** DIRECTIONS FOR THIS TASK **
A stretch of the entries below is to be set down exactly, running from the line with "blue cross: (367, 117) -> (468, 207), moved" through the line with "blue line: (385, 415)", both included, and no other line.

LISTED RECORDS: Begin

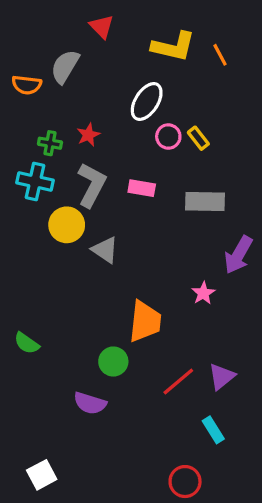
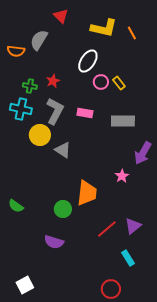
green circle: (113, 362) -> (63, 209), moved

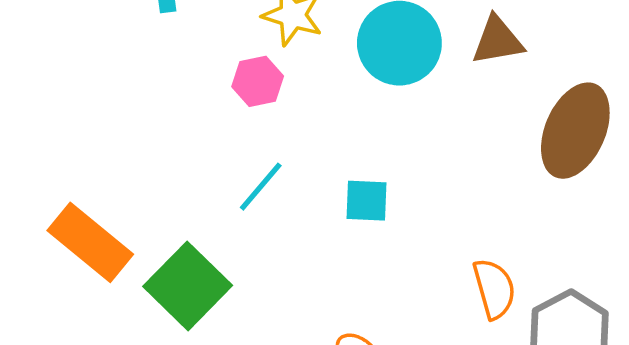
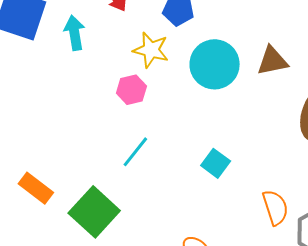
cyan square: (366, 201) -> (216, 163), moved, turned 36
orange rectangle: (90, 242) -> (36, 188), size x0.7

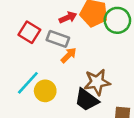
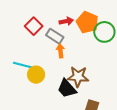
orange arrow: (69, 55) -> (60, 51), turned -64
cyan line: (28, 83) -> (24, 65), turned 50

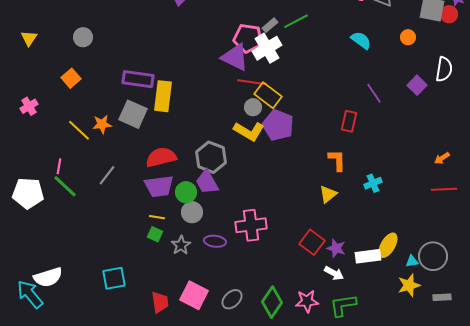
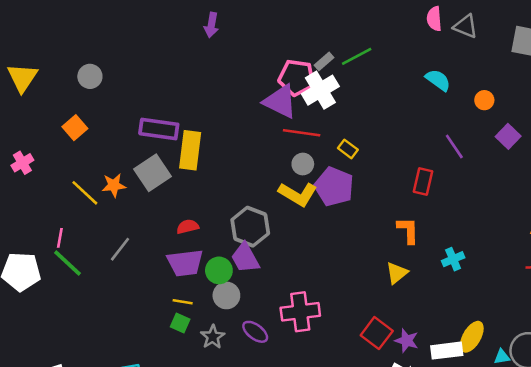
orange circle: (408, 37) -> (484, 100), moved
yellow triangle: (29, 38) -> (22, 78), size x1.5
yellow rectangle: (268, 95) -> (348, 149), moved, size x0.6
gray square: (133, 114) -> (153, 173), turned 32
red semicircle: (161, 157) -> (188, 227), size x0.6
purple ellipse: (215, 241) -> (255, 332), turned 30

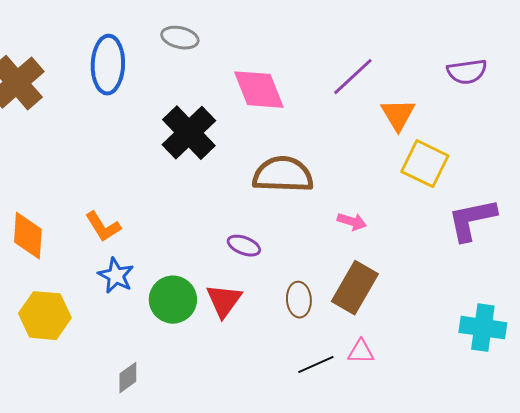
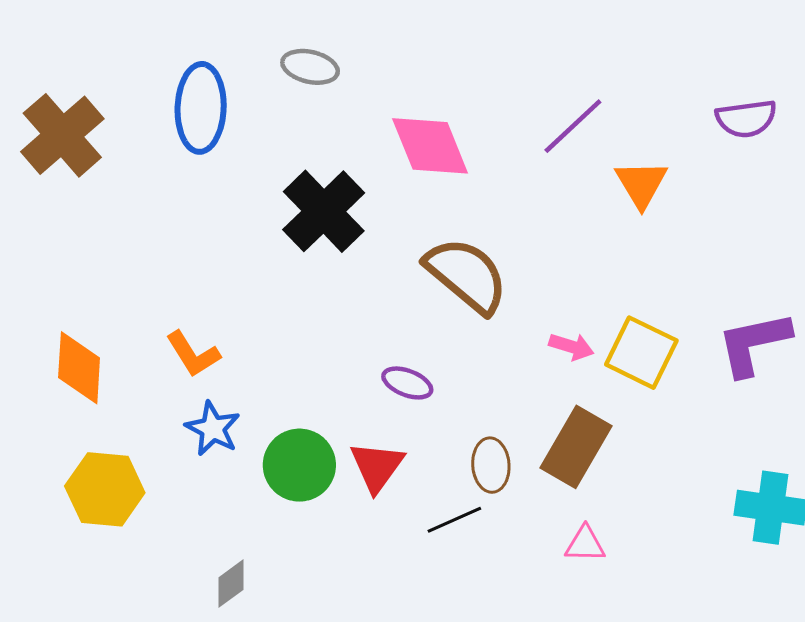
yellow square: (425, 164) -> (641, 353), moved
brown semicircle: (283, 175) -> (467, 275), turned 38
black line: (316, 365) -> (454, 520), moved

LISTED RECORDS: End
LISTED RECORDS: Begin

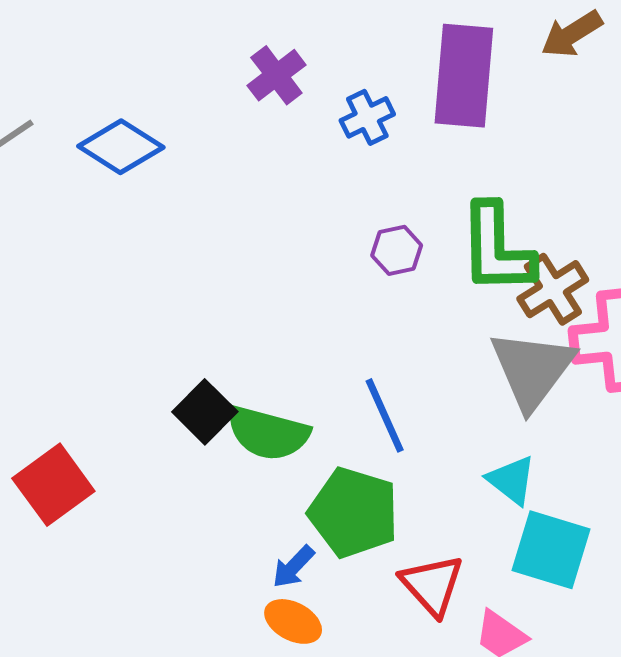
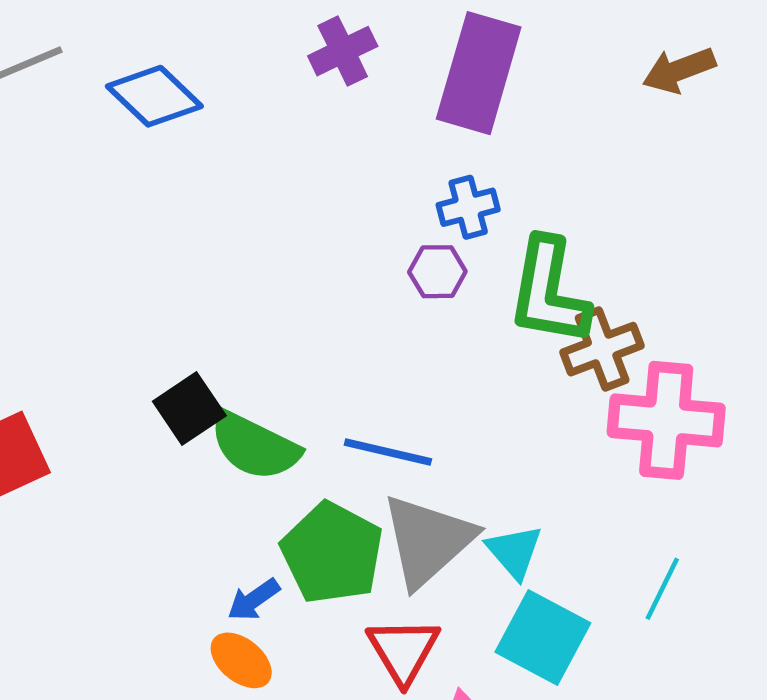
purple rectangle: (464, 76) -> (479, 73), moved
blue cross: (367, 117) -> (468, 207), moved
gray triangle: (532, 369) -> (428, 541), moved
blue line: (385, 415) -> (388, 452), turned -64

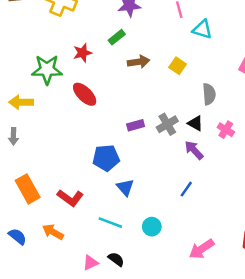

LISTED RECORDS: End

** RESULT **
blue cross: (367, 117) -> (468, 207), moved
gray triangle: (532, 369) -> (428, 541), moved
blue line: (385, 415) -> (388, 452), turned -64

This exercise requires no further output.